▶ [YOUR OBJECTIVE]
Transcribe all the lines below exactly. Omit the pictures.

* * *

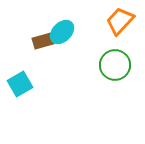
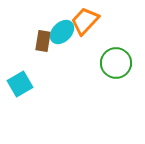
orange trapezoid: moved 35 px left
brown rectangle: rotated 65 degrees counterclockwise
green circle: moved 1 px right, 2 px up
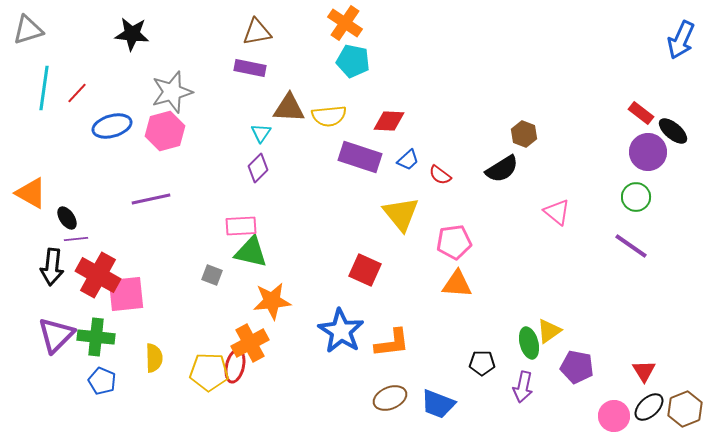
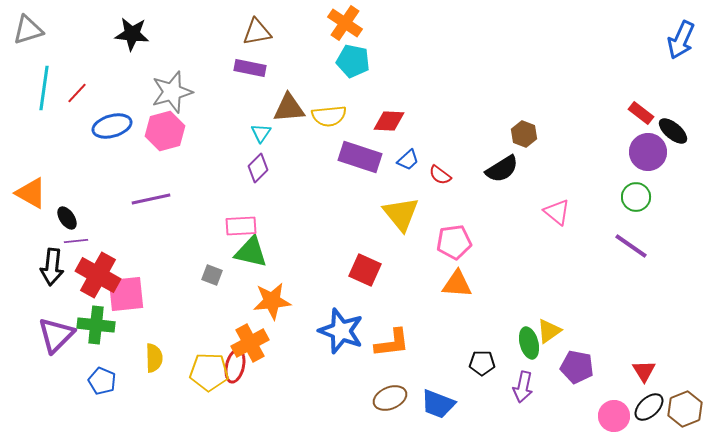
brown triangle at (289, 108): rotated 8 degrees counterclockwise
purple line at (76, 239): moved 2 px down
blue star at (341, 331): rotated 12 degrees counterclockwise
green cross at (96, 337): moved 12 px up
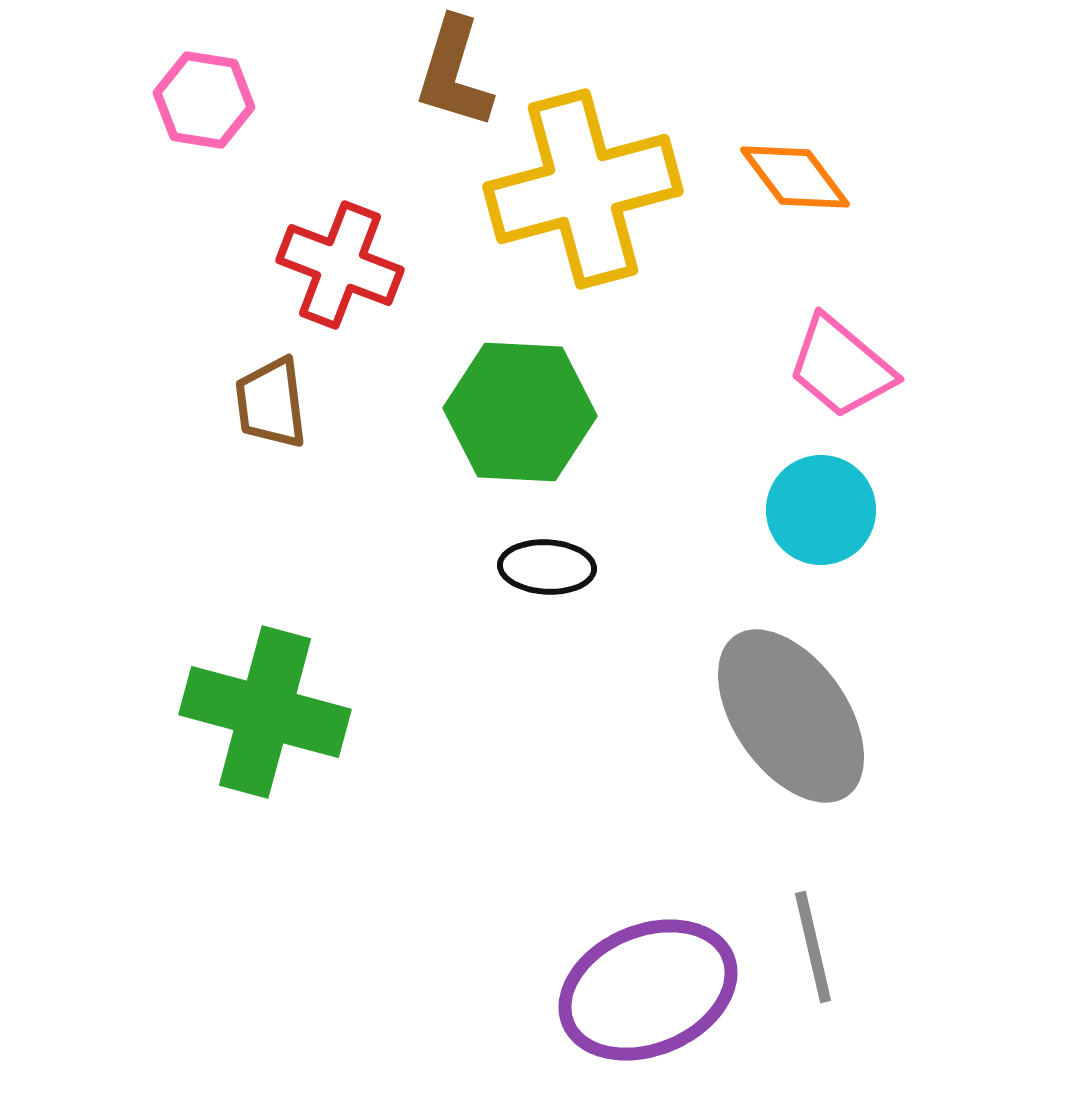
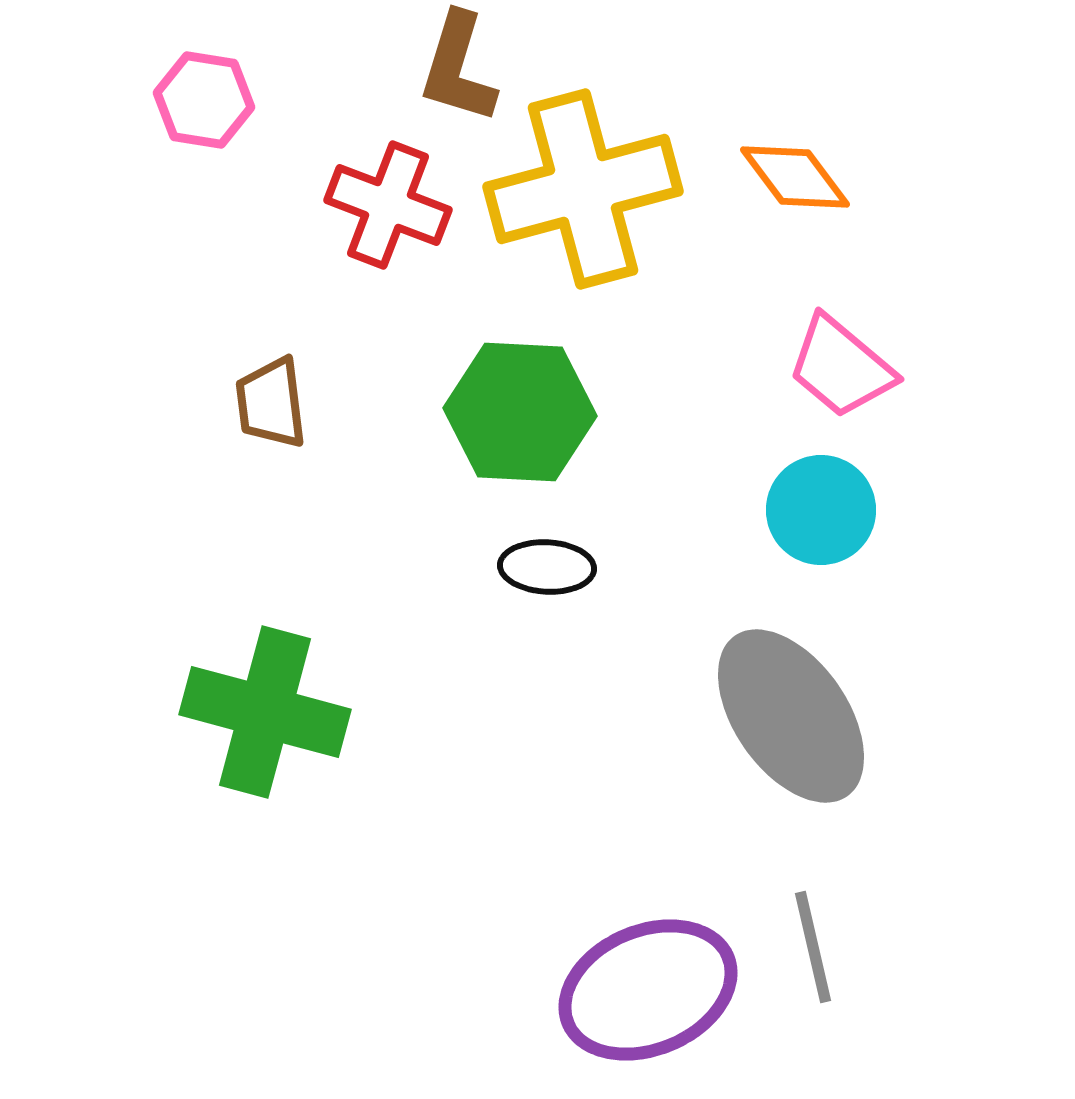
brown L-shape: moved 4 px right, 5 px up
red cross: moved 48 px right, 60 px up
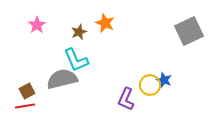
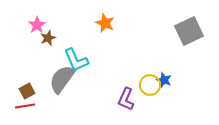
brown star: moved 31 px left, 6 px down
gray semicircle: rotated 40 degrees counterclockwise
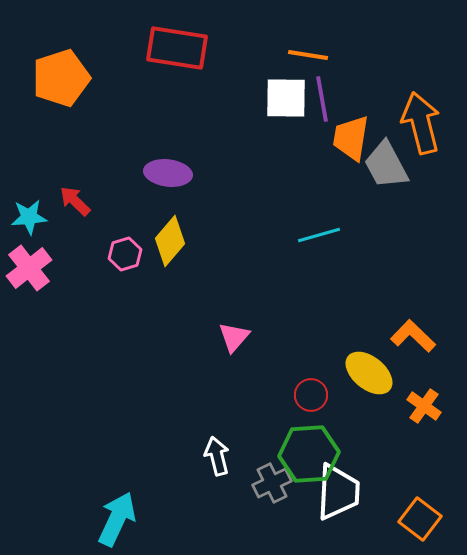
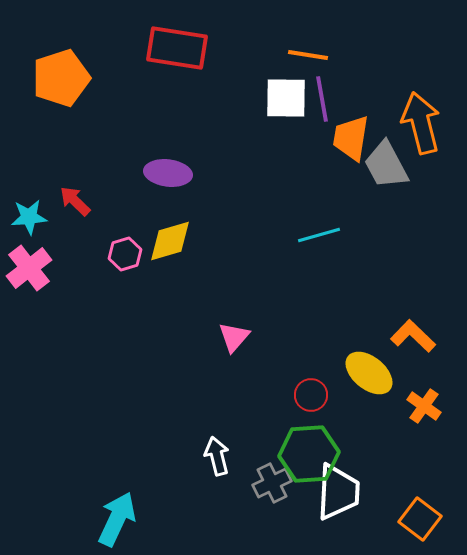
yellow diamond: rotated 33 degrees clockwise
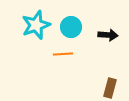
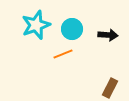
cyan circle: moved 1 px right, 2 px down
orange line: rotated 18 degrees counterclockwise
brown rectangle: rotated 12 degrees clockwise
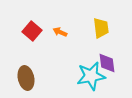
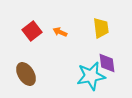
red square: rotated 12 degrees clockwise
brown ellipse: moved 4 px up; rotated 20 degrees counterclockwise
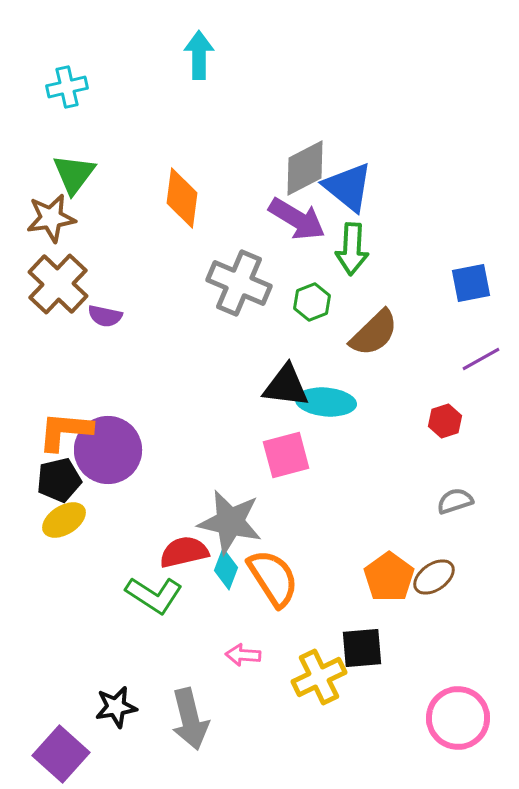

* * *

▶ [ANSWER SECTION]
orange trapezoid: moved 35 px left
brown rectangle: rotated 65 degrees counterclockwise
green circle: moved 1 px right, 2 px up
brown triangle at (289, 108): rotated 8 degrees counterclockwise
purple line at (76, 239): moved 2 px down
blue star at (341, 331): rotated 12 degrees counterclockwise
green cross at (96, 337): moved 12 px up
brown L-shape: moved 4 px right, 5 px up
red cross: moved 48 px right, 60 px up
brown star: moved 31 px left, 6 px down
gray semicircle: rotated 40 degrees counterclockwise
yellow diamond: rotated 33 degrees clockwise
cyan circle: moved 1 px right, 2 px down
orange line: rotated 18 degrees counterclockwise
brown rectangle: rotated 12 degrees clockwise
red square: rotated 12 degrees clockwise
brown ellipse: moved 4 px up; rotated 20 degrees counterclockwise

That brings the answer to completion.